**Work required**
Report every line of the records below that contains the word "white", copying each line in full.
-- Supplied material start --
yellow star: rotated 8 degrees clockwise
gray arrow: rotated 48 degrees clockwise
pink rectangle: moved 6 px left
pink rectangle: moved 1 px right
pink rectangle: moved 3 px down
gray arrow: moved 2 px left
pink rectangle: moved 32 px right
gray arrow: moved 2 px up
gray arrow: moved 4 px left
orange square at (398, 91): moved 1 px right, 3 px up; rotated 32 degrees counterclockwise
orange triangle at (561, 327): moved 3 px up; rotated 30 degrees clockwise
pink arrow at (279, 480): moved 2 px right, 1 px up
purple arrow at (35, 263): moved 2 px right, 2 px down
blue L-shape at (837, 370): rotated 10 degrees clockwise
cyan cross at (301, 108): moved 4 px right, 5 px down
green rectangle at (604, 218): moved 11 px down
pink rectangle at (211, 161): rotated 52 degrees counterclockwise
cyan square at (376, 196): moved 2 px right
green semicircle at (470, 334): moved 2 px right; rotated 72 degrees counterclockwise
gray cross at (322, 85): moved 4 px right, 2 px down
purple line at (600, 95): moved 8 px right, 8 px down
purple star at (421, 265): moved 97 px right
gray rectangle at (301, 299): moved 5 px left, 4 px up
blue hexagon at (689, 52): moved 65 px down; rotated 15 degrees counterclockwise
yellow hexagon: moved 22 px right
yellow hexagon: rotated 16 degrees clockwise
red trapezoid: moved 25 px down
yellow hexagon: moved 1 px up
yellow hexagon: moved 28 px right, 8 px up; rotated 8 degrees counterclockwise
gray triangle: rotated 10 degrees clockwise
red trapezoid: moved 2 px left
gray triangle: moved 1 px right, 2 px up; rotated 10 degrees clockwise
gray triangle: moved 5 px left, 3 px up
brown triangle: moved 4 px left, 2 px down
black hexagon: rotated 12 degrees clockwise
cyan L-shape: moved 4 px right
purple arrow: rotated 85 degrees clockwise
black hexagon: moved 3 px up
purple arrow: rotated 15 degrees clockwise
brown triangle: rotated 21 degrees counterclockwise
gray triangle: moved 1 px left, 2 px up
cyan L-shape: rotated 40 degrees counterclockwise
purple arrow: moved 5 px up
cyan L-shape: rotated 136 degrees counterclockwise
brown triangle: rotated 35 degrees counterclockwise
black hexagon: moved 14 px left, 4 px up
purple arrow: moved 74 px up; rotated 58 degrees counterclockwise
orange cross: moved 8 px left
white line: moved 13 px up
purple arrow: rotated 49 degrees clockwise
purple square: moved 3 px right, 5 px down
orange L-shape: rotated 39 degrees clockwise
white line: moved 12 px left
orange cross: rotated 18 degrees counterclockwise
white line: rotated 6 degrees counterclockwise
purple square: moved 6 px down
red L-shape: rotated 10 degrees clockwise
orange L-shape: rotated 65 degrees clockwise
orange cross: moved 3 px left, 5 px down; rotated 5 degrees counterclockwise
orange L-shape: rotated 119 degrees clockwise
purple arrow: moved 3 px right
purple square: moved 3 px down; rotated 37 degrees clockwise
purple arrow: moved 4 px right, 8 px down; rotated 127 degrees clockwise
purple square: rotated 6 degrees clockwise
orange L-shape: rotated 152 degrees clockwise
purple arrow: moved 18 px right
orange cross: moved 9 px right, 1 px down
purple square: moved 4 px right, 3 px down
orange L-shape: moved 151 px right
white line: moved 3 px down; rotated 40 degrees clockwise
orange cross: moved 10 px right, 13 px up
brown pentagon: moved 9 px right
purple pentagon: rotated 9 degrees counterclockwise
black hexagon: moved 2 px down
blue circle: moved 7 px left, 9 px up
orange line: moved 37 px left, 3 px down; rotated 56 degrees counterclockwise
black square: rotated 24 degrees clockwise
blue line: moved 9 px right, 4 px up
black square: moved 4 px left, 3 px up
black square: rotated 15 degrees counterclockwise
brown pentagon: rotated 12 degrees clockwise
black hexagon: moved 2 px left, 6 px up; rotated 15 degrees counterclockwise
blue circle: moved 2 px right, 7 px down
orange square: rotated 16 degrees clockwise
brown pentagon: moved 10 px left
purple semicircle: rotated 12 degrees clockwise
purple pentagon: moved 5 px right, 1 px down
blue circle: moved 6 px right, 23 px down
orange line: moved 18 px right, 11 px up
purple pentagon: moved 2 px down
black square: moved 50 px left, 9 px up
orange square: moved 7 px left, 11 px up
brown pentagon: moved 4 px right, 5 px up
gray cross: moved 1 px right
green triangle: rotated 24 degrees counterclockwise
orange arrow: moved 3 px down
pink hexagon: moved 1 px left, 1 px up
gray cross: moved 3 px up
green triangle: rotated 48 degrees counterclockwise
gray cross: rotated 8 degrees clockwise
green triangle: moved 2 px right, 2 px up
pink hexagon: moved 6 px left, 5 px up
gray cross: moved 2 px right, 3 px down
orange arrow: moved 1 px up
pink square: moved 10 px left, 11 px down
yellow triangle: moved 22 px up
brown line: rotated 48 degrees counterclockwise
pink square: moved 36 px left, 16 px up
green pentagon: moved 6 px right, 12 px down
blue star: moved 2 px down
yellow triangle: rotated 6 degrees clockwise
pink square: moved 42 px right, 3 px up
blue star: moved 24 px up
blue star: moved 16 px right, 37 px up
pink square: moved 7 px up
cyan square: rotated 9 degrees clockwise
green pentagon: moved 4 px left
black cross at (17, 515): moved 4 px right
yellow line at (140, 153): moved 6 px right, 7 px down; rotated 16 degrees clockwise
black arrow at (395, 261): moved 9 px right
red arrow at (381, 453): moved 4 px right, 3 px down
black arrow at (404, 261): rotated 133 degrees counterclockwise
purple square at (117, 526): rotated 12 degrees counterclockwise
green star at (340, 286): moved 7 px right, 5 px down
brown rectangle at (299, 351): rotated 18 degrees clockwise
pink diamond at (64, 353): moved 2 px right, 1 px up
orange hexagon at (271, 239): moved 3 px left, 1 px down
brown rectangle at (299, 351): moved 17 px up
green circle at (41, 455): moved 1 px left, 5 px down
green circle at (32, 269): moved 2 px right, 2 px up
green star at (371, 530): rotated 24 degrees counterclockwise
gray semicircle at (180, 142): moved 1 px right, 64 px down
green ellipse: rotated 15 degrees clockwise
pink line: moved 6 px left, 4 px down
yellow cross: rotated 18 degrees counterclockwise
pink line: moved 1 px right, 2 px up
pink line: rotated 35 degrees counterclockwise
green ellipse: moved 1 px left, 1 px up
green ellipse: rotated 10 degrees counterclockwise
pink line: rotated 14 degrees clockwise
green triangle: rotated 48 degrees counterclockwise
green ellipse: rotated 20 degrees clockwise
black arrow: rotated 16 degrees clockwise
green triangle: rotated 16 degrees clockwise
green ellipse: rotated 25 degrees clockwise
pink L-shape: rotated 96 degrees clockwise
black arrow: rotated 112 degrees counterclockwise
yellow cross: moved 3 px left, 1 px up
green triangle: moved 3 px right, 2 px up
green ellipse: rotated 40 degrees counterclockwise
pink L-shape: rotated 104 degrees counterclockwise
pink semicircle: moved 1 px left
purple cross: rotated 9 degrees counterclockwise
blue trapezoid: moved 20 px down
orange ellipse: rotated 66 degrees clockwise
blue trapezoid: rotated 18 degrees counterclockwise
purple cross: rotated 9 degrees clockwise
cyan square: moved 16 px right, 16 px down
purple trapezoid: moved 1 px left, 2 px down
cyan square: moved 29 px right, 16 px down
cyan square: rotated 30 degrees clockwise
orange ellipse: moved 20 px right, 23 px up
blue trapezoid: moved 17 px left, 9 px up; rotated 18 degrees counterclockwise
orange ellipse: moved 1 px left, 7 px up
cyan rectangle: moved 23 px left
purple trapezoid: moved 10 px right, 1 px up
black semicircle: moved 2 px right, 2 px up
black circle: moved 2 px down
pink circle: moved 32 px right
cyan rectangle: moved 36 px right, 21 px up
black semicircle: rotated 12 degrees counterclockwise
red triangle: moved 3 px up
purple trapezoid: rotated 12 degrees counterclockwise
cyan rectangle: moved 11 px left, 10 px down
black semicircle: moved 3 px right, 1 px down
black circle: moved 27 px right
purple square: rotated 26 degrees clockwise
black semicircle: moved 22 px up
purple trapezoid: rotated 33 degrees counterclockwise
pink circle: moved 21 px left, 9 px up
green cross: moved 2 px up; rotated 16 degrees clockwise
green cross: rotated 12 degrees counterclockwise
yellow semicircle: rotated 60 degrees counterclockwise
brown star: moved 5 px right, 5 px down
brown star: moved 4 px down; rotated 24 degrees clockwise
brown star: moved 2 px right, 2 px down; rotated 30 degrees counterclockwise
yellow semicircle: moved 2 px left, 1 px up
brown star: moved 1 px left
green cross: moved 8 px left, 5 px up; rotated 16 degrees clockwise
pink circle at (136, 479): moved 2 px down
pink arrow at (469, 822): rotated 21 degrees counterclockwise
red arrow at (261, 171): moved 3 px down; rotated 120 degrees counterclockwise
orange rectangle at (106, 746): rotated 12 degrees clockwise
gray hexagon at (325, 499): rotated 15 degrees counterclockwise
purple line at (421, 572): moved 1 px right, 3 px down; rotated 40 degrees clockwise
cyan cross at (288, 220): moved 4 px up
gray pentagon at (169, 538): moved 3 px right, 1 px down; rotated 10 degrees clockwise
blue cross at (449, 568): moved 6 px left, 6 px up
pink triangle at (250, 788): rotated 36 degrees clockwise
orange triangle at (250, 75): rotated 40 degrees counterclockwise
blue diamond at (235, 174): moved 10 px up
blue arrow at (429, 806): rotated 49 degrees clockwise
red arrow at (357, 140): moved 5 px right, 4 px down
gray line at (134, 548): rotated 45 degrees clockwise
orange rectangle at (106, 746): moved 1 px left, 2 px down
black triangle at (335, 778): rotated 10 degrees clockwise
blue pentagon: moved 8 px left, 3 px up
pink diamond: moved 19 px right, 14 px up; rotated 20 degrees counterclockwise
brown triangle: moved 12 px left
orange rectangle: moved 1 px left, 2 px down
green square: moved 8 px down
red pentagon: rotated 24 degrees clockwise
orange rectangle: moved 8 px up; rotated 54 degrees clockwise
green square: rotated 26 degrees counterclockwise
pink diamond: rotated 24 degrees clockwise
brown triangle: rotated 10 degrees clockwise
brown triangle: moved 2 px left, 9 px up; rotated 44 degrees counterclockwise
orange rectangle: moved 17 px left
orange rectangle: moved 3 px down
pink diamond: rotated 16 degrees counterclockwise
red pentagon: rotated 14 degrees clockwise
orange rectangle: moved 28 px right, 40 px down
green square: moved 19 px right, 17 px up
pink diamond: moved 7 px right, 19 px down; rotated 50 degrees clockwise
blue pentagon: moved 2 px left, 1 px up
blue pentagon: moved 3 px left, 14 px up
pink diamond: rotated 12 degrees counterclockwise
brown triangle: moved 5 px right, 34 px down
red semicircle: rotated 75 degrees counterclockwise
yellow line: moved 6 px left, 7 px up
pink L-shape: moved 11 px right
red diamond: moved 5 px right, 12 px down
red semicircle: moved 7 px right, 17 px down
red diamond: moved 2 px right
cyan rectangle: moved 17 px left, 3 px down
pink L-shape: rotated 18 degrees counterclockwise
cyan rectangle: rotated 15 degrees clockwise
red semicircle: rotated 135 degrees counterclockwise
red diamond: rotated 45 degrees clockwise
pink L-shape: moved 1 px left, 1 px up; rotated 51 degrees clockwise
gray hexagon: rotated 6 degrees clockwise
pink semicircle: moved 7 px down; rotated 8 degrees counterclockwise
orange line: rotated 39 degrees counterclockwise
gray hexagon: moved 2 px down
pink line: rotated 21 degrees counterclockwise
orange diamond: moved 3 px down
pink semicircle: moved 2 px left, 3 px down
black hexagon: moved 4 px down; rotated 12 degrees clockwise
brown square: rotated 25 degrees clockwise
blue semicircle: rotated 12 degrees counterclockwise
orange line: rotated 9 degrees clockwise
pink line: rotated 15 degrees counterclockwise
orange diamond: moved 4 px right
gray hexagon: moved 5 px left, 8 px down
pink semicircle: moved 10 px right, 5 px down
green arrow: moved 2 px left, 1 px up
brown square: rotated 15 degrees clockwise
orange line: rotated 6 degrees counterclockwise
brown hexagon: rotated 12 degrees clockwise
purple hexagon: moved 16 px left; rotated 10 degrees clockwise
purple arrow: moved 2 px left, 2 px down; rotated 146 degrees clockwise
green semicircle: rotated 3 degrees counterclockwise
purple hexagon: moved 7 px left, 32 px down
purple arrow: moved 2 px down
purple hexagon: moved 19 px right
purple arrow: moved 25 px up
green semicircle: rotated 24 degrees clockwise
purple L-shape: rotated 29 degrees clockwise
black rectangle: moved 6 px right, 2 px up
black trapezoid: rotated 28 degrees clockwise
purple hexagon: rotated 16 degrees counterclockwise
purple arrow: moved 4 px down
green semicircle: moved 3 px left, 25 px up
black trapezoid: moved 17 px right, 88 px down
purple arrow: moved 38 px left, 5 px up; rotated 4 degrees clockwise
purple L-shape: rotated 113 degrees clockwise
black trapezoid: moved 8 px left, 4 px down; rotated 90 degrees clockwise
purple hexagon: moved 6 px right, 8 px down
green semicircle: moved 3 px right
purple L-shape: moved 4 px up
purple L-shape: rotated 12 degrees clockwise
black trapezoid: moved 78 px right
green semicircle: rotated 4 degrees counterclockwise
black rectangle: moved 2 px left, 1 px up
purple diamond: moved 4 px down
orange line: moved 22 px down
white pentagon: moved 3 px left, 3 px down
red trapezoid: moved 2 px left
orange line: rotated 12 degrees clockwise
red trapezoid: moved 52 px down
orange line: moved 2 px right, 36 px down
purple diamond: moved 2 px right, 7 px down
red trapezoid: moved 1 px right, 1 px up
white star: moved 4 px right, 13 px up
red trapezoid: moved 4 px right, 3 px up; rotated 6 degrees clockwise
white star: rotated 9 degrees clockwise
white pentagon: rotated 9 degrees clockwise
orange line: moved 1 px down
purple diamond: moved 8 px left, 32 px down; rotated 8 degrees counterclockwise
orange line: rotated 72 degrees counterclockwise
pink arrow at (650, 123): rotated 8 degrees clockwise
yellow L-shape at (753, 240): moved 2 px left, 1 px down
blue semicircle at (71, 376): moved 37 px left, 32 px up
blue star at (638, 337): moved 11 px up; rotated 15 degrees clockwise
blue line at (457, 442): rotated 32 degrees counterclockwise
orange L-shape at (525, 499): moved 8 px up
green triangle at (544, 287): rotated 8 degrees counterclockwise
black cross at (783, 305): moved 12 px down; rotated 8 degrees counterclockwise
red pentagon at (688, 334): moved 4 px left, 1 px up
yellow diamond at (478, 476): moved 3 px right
-- Supplied material end --
**Reply to the task**
white line: moved 13 px up
white line: moved 12 px left
white line: rotated 6 degrees counterclockwise
white line: moved 3 px down; rotated 40 degrees clockwise
white pentagon: moved 3 px left, 3 px down
white star: moved 4 px right, 13 px up
white star: rotated 9 degrees clockwise
white pentagon: rotated 9 degrees clockwise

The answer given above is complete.